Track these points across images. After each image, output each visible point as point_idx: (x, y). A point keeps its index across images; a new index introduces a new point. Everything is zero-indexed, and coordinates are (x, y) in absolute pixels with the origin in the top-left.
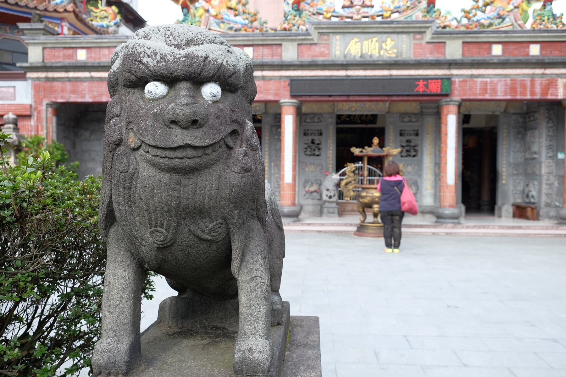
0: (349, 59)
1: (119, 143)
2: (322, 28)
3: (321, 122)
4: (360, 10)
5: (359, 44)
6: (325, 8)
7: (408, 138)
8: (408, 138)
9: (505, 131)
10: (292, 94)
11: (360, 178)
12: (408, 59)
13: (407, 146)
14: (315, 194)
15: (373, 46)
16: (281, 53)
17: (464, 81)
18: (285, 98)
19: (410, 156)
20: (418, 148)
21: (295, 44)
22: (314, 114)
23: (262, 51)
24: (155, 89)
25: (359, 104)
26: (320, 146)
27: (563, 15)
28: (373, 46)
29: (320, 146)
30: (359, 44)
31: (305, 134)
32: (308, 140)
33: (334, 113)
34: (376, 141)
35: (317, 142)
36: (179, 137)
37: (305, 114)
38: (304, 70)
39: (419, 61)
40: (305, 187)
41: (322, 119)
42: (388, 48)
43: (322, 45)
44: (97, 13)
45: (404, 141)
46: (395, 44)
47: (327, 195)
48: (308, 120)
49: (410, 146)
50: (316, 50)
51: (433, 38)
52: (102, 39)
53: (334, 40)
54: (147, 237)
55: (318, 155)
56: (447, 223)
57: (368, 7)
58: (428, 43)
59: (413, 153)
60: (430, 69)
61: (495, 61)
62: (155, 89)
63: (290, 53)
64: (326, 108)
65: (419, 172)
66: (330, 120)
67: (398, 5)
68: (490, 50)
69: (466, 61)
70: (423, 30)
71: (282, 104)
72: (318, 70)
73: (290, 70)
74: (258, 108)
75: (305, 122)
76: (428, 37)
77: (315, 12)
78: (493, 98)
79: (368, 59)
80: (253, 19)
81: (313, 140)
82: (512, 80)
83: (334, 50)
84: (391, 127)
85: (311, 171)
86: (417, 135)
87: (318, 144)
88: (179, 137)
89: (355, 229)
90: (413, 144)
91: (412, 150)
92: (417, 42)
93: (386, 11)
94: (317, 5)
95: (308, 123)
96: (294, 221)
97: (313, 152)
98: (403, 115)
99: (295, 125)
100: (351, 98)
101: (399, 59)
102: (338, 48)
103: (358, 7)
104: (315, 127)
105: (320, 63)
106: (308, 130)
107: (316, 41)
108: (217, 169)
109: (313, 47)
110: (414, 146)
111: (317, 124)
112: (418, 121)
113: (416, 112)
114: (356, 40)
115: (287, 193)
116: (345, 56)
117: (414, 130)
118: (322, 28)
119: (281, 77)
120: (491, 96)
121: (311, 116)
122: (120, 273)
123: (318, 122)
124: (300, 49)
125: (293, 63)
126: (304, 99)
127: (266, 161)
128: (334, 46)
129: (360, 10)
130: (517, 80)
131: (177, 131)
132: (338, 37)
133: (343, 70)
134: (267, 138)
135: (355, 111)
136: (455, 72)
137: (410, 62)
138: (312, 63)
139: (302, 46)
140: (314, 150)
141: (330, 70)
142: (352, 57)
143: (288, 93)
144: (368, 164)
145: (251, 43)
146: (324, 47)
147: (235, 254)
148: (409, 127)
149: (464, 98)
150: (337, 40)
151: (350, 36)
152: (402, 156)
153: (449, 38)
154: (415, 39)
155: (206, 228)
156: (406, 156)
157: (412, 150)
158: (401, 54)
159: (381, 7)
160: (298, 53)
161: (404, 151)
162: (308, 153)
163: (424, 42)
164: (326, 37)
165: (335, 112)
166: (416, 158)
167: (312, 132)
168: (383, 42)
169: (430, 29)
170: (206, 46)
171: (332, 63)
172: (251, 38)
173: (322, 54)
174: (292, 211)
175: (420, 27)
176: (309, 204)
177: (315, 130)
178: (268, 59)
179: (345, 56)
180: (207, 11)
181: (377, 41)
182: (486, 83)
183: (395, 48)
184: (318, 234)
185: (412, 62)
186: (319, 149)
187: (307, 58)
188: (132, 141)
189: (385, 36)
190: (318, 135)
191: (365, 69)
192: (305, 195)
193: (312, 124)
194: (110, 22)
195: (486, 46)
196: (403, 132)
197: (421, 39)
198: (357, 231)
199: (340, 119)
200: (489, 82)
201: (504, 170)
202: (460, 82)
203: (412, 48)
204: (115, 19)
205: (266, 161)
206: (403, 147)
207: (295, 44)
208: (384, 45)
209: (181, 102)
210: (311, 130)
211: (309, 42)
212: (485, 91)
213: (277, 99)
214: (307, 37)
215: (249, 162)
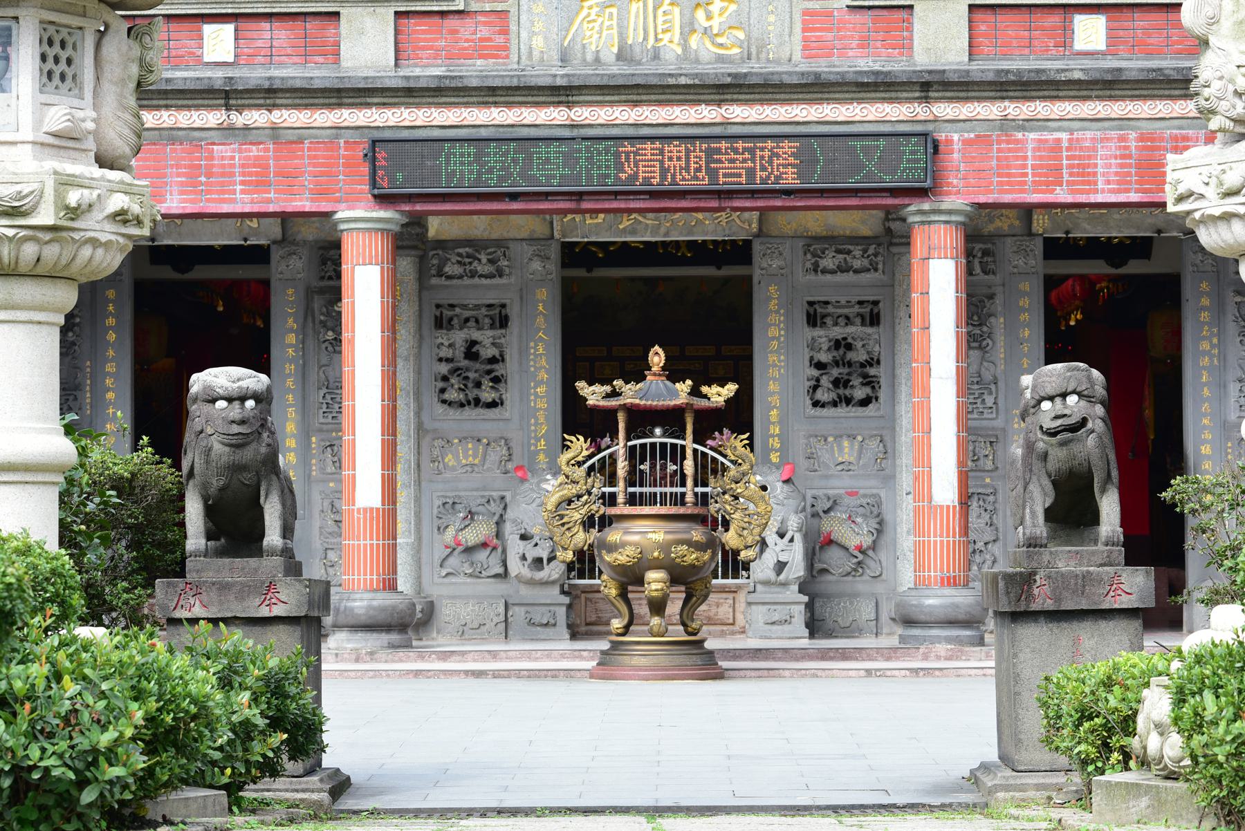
1: (201, 432)
7: (838, 332)
9: (1205, 301)
10: (376, 192)
11: (637, 490)
13: (837, 364)
14: (482, 555)
16: (338, 44)
17: (982, 141)
19: (848, 401)
23: (267, 35)
24: (221, 404)
26: (499, 370)
28: (660, 19)
29: (499, 370)
31: (439, 323)
34: (656, 359)
35: (488, 352)
36: (236, 429)
37: (441, 244)
38: (418, 106)
40: (441, 530)
42: (715, 24)
46: (738, 13)
47: (524, 558)
49: (850, 364)
54: (214, 482)
55: (493, 405)
56: (934, 640)
59: (860, 393)
61: (1077, 75)
62: (221, 404)
64: (521, 225)
66: (536, 265)
68: (1065, 36)
69: (977, 77)
71: (342, 227)
73: (368, 105)
75: (440, 274)
78: (1082, 199)
81: (474, 343)
82: (1141, 138)
85: (466, 465)
87: (493, 360)
88: (236, 429)
91: (856, 381)
95: (449, 277)
96: (392, 646)
98: (816, 244)
100: (586, 205)
104: (478, 293)
105: (474, 83)
106: (452, 306)
108: (254, 445)
110: (862, 365)
115: (361, 544)
120: (1073, 192)
122: (196, 505)
123: (490, 276)
127: (291, 427)
130: (1162, 139)
131: (235, 426)
134: (291, 338)
136: (945, 109)
137: (787, 80)
138: (447, 83)
140: (478, 385)
142: (590, 57)
144: (695, 441)
147: (262, 493)
148: (843, 288)
149: (982, 199)
152: (816, 404)
155: (247, 478)
156: (835, 404)
157: (856, 381)
161: (825, 381)
162: (452, 395)
165: (557, 235)
166: (871, 409)
167: (467, 314)
170: (248, 381)
174: (383, 609)
177: (477, 307)
178: (290, 72)
182: (1056, 147)
184: (472, 681)
186: (496, 380)
187: (426, 70)
188: (209, 430)
193: (467, 281)
195: (1054, 19)
199: (576, 255)
200: (1065, 144)
201: (1206, 450)
202: (966, 142)
203: (798, 27)
205: (291, 427)
206: (820, 366)
208: (700, 14)
209: (235, 411)
210: (464, 307)
212: (1053, 175)
213: (324, 207)
215: (270, 441)
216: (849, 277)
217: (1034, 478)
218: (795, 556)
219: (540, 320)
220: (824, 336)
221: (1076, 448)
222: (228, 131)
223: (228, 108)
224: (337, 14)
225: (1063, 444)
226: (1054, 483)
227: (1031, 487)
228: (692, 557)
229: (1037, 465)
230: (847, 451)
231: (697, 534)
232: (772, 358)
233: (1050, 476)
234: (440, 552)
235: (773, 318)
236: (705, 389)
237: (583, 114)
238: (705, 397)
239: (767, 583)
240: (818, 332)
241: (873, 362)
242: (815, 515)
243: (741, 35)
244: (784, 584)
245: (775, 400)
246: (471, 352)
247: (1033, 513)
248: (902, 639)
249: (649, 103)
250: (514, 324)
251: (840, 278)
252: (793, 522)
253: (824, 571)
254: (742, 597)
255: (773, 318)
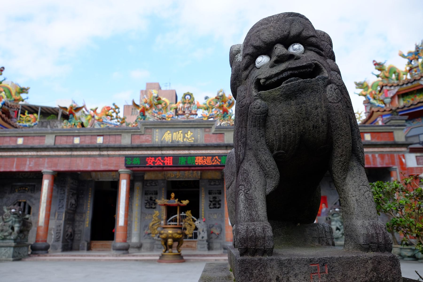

########

▶ _TASK REQUIREMENTS_
Reproduce all of the lines above verbatim, omitting the pictures from your reply.

▶ _RESPONSE_
Track these points across images. After each image, output each visible point as point_idx: (x, y). A point keeps its index across images; a new index introduces a new point. Everything is zero-indexed, and coordinates are (x, y) in absolute pixels with the origin in the top-left.
0: (349, 59)
1: (119, 143)
2: (322, 28)
3: (321, 122)
4: (360, 10)
5: (359, 44)
6: (325, 8)
7: (408, 138)
8: (408, 138)
9: (505, 131)
10: (292, 94)
11: (360, 178)
12: (408, 59)
13: (407, 146)
14: (315, 194)
15: (373, 46)
16: (281, 53)
17: (464, 81)
18: (285, 98)
19: (410, 156)
20: (418, 148)
21: (295, 44)
22: (314, 114)
23: (262, 51)
24: (155, 89)
25: (359, 104)
26: (320, 146)
27: (563, 15)
28: (373, 46)
29: (320, 146)
30: (359, 44)
31: (305, 134)
32: (308, 140)
33: (334, 113)
34: (376, 141)
35: (317, 142)
36: (179, 137)
37: (305, 114)
38: (304, 70)
39: (419, 61)
40: (305, 187)
41: (322, 119)
42: (388, 48)
43: (322, 45)
44: (97, 13)
45: (404, 141)
46: (395, 44)
47: (327, 195)
48: (308, 120)
49: (410, 146)
50: (316, 50)
51: (433, 38)
52: (102, 39)
53: (334, 40)
54: (147, 237)
55: (318, 155)
56: (447, 223)
57: (368, 7)
58: (428, 43)
59: (413, 153)
60: (430, 69)
61: (495, 61)
62: (155, 89)
63: (290, 53)
64: (326, 108)
65: (419, 172)
66: (330, 120)
67: (398, 5)
68: (490, 50)
69: (466, 61)
70: (423, 30)
71: (282, 104)
72: (318, 70)
73: (290, 70)
74: (258, 108)
75: (305, 122)
76: (428, 37)
77: (315, 12)
78: (493, 98)
79: (368, 59)
80: (253, 19)
81: (313, 140)
82: (512, 80)
83: (334, 50)
84: (391, 127)
85: (311, 171)
86: (417, 135)
87: (318, 144)
88: (179, 137)
89: (355, 229)
90: (413, 144)
91: (412, 150)
92: (417, 42)
93: (386, 11)
94: (317, 5)
95: (308, 123)
96: (294, 221)
97: (313, 152)
98: (403, 115)
99: (295, 125)
100: (351, 98)
101: (399, 59)
102: (338, 48)
103: (358, 7)
104: (315, 127)
105: (320, 63)
106: (308, 130)
107: (316, 41)
108: (217, 169)
109: (313, 47)
110: (414, 146)
111: (317, 124)
112: (418, 121)
113: (416, 112)
114: (356, 40)
115: (287, 193)
116: (345, 56)
117: (414, 130)
118: (322, 28)
119: (281, 77)
120: (491, 96)
121: (311, 116)
122: (120, 273)
123: (318, 122)
124: (300, 49)
125: (293, 63)
126: (304, 99)
127: (266, 161)
128: (334, 46)
129: (360, 10)
130: (517, 80)
131: (177, 131)
132: (338, 37)
133: (343, 70)
134: (267, 138)
135: (355, 111)
136: (455, 72)
137: (410, 62)
138: (312, 63)
139: (302, 46)
140: (314, 150)
141: (330, 70)
142: (352, 57)
143: (288, 93)
144: (368, 164)
145: (251, 43)
146: (324, 47)
147: (235, 254)
148: (409, 127)
149: (464, 98)
150: (337, 40)
151: (350, 36)
152: (402, 156)
153: (449, 38)
154: (415, 39)
155: (206, 228)
156: (406, 156)
157: (412, 150)
158: (401, 54)
159: (381, 7)
160: (298, 53)
161: (404, 151)
162: (308, 153)
163: (424, 42)
164: (326, 37)
165: (335, 112)
166: (416, 158)
167: (312, 132)
168: (383, 42)
169: (430, 29)
170: (206, 46)
171: (332, 63)
172: (251, 38)
173: (322, 54)
174: (292, 211)
175: (420, 27)
176: (309, 204)
177: (315, 130)
178: (268, 59)
179: (345, 56)
180: (207, 11)
181: (377, 41)
182: (486, 83)
183: (395, 48)
184: (318, 234)
185: (412, 62)
186: (319, 149)
187: (307, 58)
188: (132, 141)
189: (385, 36)
190: (318, 135)
191: (365, 69)
192: (305, 195)
193: (312, 124)
194: (110, 22)
195: (486, 46)
196: (403, 132)
197: (421, 39)
198: (357, 231)
199: (340, 119)
200: (489, 82)
201: (504, 170)
202: (460, 82)
203: (412, 48)
204: (115, 19)
205: (266, 161)
206: (403, 147)
207: (295, 44)
208: (384, 45)
209: (181, 102)
210: (311, 130)
211: (309, 42)
212: (485, 91)
213: (277, 99)
214: (307, 37)
215: (249, 162)
1: (201, 432)
7: (838, 332)
9: (1205, 301)
10: (376, 192)
11: (637, 490)
13: (837, 364)
14: (482, 555)
16: (338, 44)
17: (982, 141)
19: (848, 401)
23: (267, 35)
24: (221, 404)
26: (499, 370)
28: (660, 19)
29: (499, 370)
31: (439, 323)
34: (656, 359)
35: (488, 352)
36: (236, 429)
37: (441, 244)
38: (418, 106)
40: (441, 530)
42: (715, 24)
46: (738, 13)
47: (524, 558)
49: (850, 364)
54: (214, 482)
55: (493, 405)
56: (934, 640)
59: (860, 393)
61: (1077, 75)
62: (221, 404)
64: (521, 225)
66: (536, 265)
68: (1065, 36)
69: (977, 77)
71: (342, 227)
73: (368, 105)
75: (440, 274)
78: (1082, 199)
81: (474, 343)
82: (1141, 138)
85: (466, 465)
87: (493, 360)
88: (236, 429)
91: (856, 381)
95: (449, 277)
96: (392, 646)
98: (816, 244)
100: (586, 205)
104: (478, 293)
105: (474, 83)
106: (452, 306)
108: (254, 445)
110: (862, 365)
115: (361, 544)
120: (1073, 192)
122: (196, 505)
123: (490, 276)
127: (291, 427)
130: (1162, 139)
131: (235, 426)
134: (291, 338)
136: (945, 109)
137: (787, 80)
138: (447, 83)
140: (478, 385)
142: (590, 57)
144: (695, 441)
147: (262, 493)
148: (843, 288)
149: (982, 199)
152: (816, 404)
155: (247, 478)
156: (835, 404)
157: (856, 381)
161: (825, 381)
162: (452, 395)
165: (557, 235)
166: (871, 409)
167: (467, 314)
170: (248, 381)
174: (383, 609)
177: (477, 307)
178: (290, 72)
182: (1056, 147)
184: (472, 681)
186: (496, 380)
187: (426, 70)
188: (209, 430)
193: (467, 281)
195: (1054, 19)
199: (576, 255)
200: (1065, 144)
201: (1206, 450)
202: (966, 142)
203: (798, 27)
205: (291, 427)
206: (820, 366)
208: (700, 14)
209: (235, 411)
210: (464, 307)
212: (1053, 175)
213: (324, 207)
215: (270, 441)
216: (849, 277)
217: (1034, 478)
218: (795, 556)
219: (540, 320)
220: (824, 336)
221: (1076, 448)
222: (228, 131)
223: (228, 108)
224: (337, 14)
225: (1063, 444)
226: (1054, 483)
227: (1031, 487)
228: (692, 557)
229: (1037, 465)
230: (847, 451)
231: (697, 534)
232: (772, 358)
233: (1050, 476)
234: (440, 552)
235: (773, 318)
236: (705, 389)
237: (583, 114)
238: (705, 397)
239: (767, 583)
240: (818, 332)
241: (873, 362)
242: (815, 515)
243: (741, 35)
244: (784, 584)
245: (775, 400)
246: (471, 352)
247: (1033, 513)
248: (902, 639)
249: (649, 103)
250: (514, 324)
251: (840, 278)
252: (793, 522)
253: (824, 571)
254: (742, 597)
255: (773, 318)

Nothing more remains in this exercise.